● Required action:
Only the lines with "blue" in the entries below belong in the answer; please copy them.

● Input data:
*****
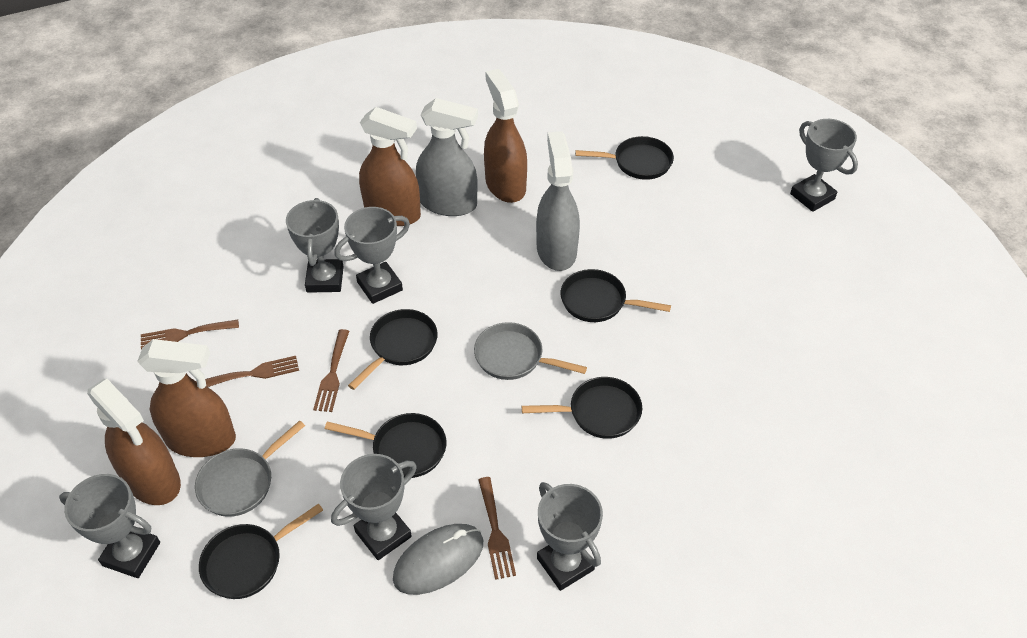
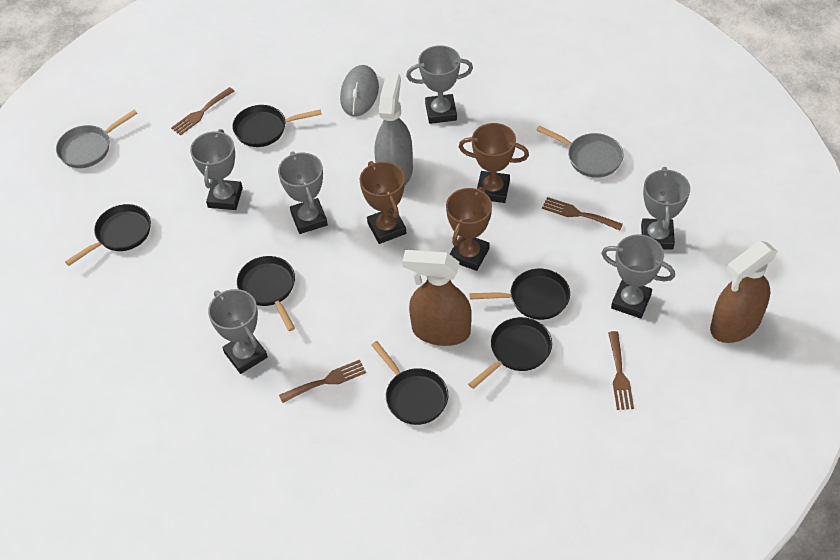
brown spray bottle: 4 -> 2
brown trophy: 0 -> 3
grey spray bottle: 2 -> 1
*****
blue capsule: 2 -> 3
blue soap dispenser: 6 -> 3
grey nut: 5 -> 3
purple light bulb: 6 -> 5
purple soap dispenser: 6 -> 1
*****
● Result for this task:
blue capsule: 2 -> 3
blue soap dispenser: 6 -> 3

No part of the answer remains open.